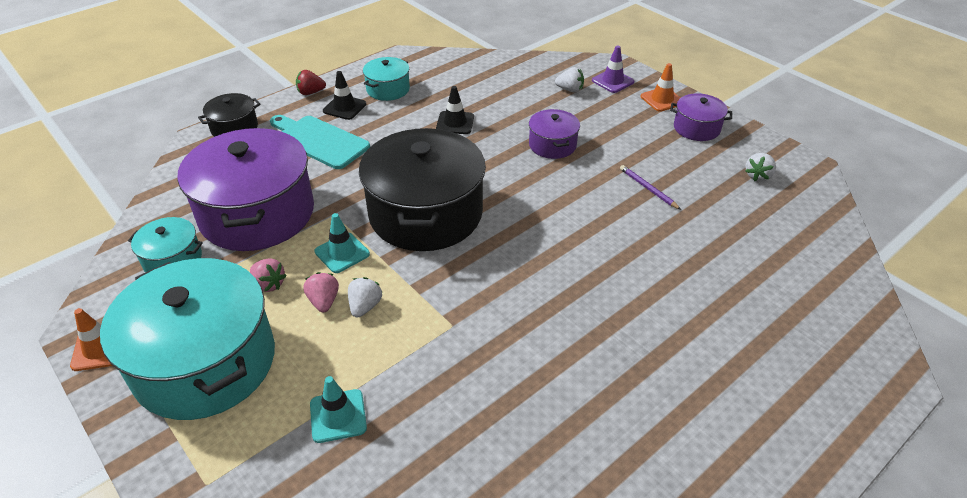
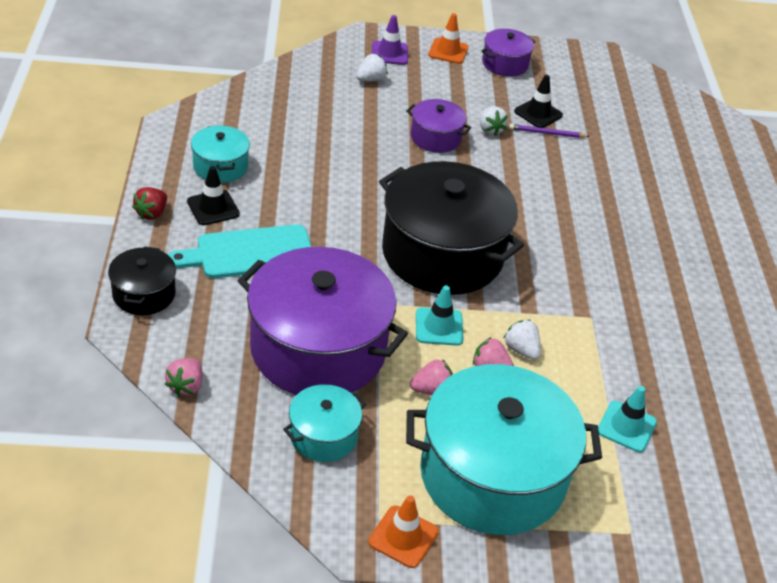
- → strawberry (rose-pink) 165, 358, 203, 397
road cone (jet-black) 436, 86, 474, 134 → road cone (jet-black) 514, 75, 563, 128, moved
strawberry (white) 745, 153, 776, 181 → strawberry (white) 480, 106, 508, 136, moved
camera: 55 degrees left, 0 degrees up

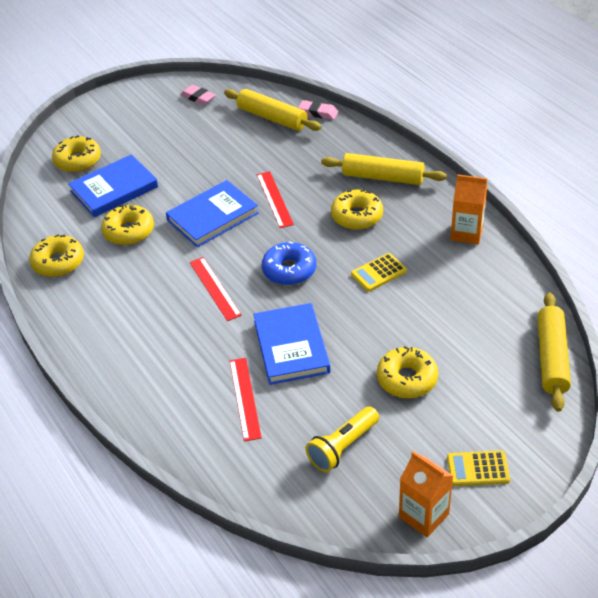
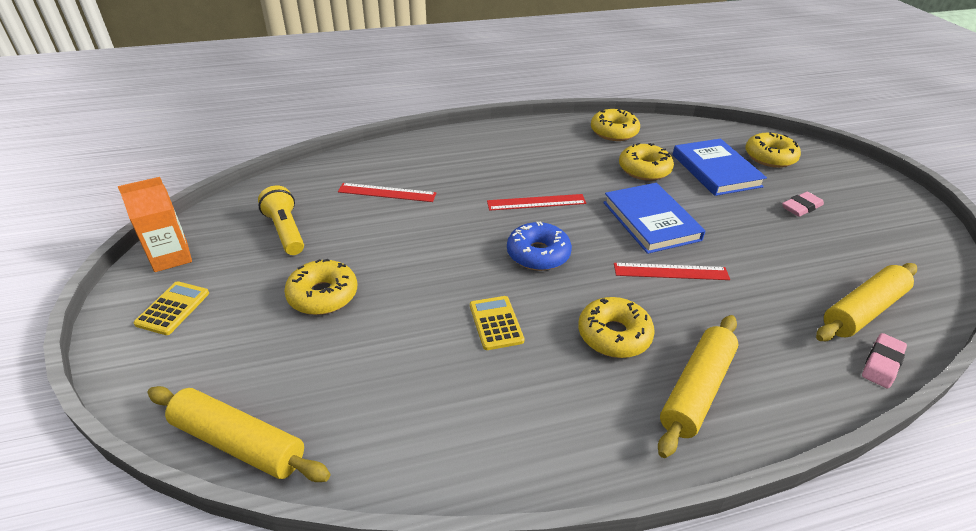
hardcover (blue) 253, 303, 331, 385 → -
carton (bright orange) 450, 174, 487, 244 → -
gum eraser (rose-pink) 180, 85, 216, 105 → gum eraser (rose-pink) 782, 192, 824, 217, moved
camera: 105 degrees right, 5 degrees down

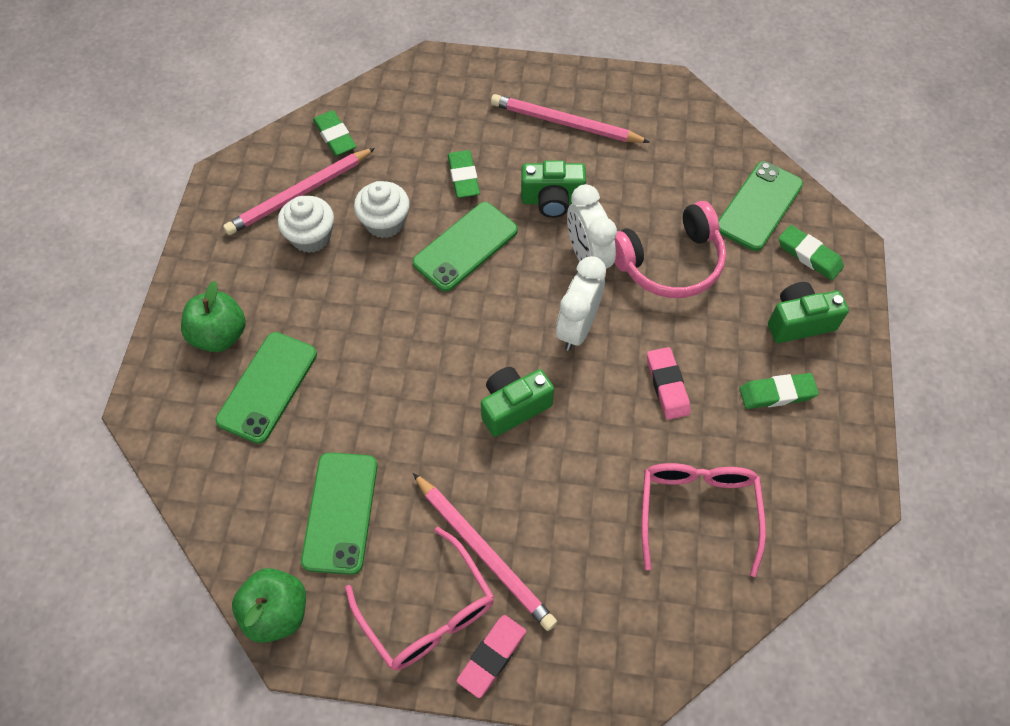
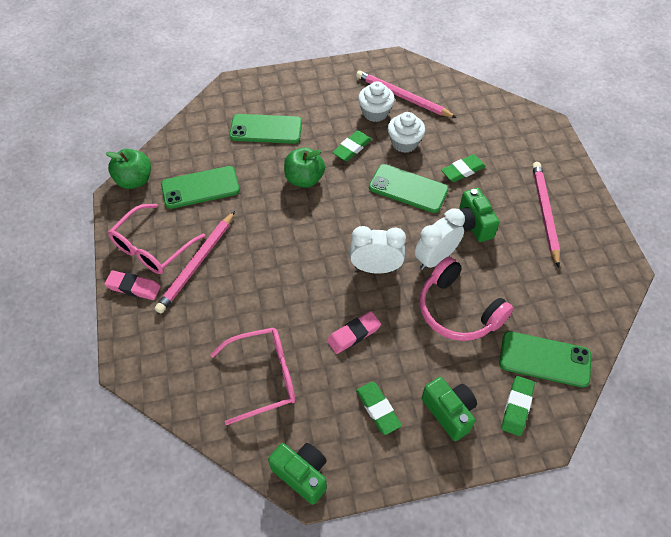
apple (emerald) 181, 281, 246, 352 → apple (emerald) 284, 147, 325, 188, moved
gum eraser (emerald) 313, 110, 356, 156 → gum eraser (emerald) 332, 130, 372, 161, moved
camera (emerald) 481, 367, 554, 437 → camera (emerald) 268, 443, 327, 505, moved
camera: 70 degrees right, 5 degrees down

★ ★ ★ ★

Starting at the line that contains "camera (emerald) 481, 367, 554, 437", write out every line to the end of the entries, exactly as given.

camera (emerald) 481, 367, 554, 437 → camera (emerald) 268, 443, 327, 505, moved
camera: 70 degrees right, 5 degrees down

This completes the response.